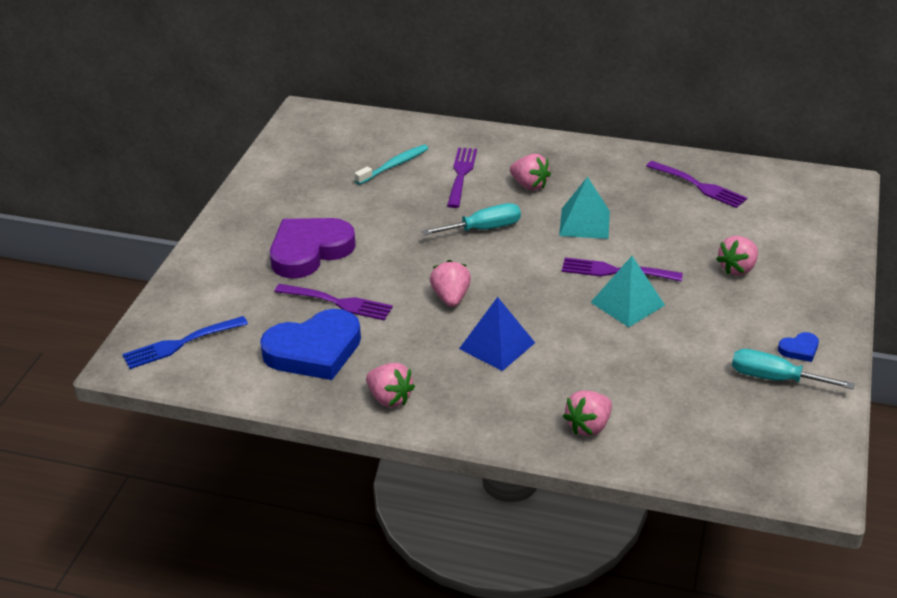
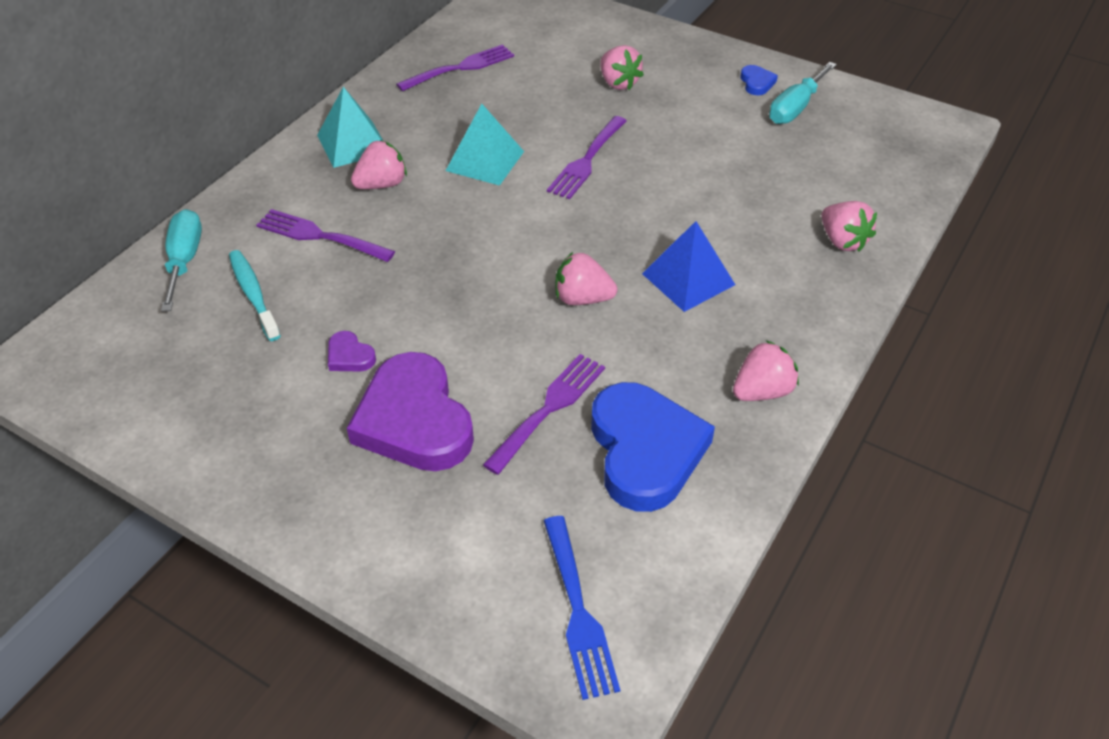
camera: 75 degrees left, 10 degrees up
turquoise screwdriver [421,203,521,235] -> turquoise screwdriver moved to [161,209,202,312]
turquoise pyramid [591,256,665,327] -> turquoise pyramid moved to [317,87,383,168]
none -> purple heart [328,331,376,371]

.....

EXERCISE BRIEF
Repeat the material above word for word and skip every image in it.

REPLY
camera: 75 degrees left, 10 degrees up
turquoise screwdriver [421,203,521,235] -> turquoise screwdriver moved to [161,209,202,312]
turquoise pyramid [591,256,665,327] -> turquoise pyramid moved to [317,87,383,168]
none -> purple heart [328,331,376,371]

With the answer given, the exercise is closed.